Exercise goal. From the records below, extract only the lines running from the line with "black eraser: 3 -> 0" to the line with "green notebook: 5 -> 6", both lines included, reproducing them exactly.
BEGIN Records for this exercise
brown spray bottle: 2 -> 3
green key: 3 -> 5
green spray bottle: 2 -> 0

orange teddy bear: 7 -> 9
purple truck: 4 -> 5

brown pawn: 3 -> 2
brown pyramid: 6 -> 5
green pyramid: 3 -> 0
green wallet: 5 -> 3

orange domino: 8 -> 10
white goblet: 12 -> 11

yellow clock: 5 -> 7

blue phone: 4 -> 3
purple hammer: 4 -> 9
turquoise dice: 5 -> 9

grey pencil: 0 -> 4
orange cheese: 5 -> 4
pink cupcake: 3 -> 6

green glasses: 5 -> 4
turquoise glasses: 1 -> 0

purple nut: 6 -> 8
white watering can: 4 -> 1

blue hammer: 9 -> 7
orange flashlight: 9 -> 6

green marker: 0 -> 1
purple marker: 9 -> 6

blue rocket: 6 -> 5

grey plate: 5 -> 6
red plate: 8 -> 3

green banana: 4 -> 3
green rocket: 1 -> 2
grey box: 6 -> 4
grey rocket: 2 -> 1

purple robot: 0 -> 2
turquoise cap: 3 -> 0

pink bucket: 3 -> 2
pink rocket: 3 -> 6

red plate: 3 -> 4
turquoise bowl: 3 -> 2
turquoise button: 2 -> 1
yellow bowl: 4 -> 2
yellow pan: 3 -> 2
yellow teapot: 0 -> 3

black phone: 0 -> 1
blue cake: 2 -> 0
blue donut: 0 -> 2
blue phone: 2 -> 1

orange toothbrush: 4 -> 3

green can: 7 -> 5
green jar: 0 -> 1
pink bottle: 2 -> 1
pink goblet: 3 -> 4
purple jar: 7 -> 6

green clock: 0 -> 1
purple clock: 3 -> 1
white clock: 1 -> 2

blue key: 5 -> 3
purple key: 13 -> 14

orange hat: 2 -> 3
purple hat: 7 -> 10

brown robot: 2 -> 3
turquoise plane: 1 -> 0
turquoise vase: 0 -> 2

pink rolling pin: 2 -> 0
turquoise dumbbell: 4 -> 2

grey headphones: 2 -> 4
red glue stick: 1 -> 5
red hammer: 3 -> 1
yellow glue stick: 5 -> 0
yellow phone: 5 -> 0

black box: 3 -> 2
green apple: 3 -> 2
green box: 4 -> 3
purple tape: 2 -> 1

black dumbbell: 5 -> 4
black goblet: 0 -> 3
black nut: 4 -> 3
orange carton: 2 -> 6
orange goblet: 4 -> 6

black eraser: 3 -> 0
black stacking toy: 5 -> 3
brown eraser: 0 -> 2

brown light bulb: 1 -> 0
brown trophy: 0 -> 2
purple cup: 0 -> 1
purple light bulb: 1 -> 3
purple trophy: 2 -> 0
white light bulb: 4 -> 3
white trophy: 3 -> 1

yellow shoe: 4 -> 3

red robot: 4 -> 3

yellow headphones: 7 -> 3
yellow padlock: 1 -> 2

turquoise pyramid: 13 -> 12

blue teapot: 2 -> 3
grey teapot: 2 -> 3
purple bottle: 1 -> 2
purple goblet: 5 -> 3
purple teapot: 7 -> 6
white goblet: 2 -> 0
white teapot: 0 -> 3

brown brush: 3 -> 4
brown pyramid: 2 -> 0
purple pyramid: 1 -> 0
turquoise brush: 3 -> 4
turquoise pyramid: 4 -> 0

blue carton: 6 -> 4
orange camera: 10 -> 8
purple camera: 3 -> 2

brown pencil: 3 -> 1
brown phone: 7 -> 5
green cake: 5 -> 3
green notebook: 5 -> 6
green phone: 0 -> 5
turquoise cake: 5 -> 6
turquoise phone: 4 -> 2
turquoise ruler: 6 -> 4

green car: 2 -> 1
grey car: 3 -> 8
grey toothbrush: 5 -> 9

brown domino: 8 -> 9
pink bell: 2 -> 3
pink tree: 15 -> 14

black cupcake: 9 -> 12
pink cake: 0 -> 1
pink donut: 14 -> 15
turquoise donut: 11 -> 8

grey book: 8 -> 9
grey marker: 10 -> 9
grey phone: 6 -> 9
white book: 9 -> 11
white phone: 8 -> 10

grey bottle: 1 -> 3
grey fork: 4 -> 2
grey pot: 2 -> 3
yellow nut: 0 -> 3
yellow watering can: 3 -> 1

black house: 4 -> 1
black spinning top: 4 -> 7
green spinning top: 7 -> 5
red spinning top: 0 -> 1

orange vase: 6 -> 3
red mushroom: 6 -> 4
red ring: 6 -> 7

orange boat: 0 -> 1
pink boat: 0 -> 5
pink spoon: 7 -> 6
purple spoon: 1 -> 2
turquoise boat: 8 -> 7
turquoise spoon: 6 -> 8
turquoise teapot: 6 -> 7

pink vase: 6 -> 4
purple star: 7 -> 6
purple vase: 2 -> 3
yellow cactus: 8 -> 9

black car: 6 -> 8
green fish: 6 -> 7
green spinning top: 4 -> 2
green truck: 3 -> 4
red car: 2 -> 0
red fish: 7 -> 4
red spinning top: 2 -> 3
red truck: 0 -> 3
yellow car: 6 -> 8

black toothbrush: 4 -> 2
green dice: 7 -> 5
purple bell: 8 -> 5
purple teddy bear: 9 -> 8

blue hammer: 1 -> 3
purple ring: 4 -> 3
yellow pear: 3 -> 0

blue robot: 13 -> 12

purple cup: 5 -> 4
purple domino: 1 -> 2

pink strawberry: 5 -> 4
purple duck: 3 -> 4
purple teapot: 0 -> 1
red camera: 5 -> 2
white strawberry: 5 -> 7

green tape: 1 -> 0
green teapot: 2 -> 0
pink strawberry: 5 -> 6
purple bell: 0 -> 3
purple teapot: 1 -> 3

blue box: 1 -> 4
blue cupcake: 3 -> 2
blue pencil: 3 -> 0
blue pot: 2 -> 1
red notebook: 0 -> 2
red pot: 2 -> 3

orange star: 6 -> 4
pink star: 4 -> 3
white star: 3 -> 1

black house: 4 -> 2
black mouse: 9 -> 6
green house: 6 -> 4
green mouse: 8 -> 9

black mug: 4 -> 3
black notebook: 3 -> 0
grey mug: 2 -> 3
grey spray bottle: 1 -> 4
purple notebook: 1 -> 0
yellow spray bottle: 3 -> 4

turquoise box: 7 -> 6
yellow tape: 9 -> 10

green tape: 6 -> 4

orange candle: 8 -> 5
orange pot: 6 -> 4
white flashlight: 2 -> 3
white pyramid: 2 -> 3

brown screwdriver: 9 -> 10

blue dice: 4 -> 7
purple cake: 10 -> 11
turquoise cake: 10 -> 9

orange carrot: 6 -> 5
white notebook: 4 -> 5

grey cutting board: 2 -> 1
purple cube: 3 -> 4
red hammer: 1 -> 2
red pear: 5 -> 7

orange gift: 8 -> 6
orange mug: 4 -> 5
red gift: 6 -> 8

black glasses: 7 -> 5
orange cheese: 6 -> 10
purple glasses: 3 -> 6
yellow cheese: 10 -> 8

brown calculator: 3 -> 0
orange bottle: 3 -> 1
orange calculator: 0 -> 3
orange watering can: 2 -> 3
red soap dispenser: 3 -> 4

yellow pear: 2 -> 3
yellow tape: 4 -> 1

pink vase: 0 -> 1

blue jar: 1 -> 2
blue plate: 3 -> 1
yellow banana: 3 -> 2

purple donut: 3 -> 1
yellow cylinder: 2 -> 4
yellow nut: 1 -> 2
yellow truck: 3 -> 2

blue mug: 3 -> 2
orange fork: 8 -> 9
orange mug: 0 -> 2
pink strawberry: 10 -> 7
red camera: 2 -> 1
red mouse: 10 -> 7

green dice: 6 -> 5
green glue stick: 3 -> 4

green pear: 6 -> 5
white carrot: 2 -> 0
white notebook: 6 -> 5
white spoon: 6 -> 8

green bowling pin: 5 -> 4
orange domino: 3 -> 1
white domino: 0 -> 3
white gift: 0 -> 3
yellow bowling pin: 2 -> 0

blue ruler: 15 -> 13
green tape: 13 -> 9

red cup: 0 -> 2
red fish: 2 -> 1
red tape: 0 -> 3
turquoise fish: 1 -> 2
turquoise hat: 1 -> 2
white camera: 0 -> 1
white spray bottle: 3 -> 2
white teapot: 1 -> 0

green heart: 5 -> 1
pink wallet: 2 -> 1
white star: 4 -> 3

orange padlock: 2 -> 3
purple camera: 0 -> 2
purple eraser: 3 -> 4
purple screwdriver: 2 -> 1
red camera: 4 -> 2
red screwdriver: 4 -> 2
END Records for this exercise
Response area.
black eraser: 3 -> 0
black stacking toy: 5 -> 3
brown eraser: 0 -> 2

brown light bulb: 1 -> 0
brown trophy: 0 -> 2
purple cup: 0 -> 1
purple light bulb: 1 -> 3
purple trophy: 2 -> 0
white light bulb: 4 -> 3
white trophy: 3 -> 1

yellow shoe: 4 -> 3

red robot: 4 -> 3

yellow headphones: 7 -> 3
yellow padlock: 1 -> 2

turquoise pyramid: 13 -> 12

blue teapot: 2 -> 3
grey teapot: 2 -> 3
purple bottle: 1 -> 2
purple goblet: 5 -> 3
purple teapot: 7 -> 6
white goblet: 2 -> 0
white teapot: 0 -> 3

brown brush: 3 -> 4
brown pyramid: 2 -> 0
purple pyramid: 1 -> 0
turquoise brush: 3 -> 4
turquoise pyramid: 4 -> 0

blue carton: 6 -> 4
orange camera: 10 -> 8
purple camera: 3 -> 2

brown pencil: 3 -> 1
brown phone: 7 -> 5
green cake: 5 -> 3
green notebook: 5 -> 6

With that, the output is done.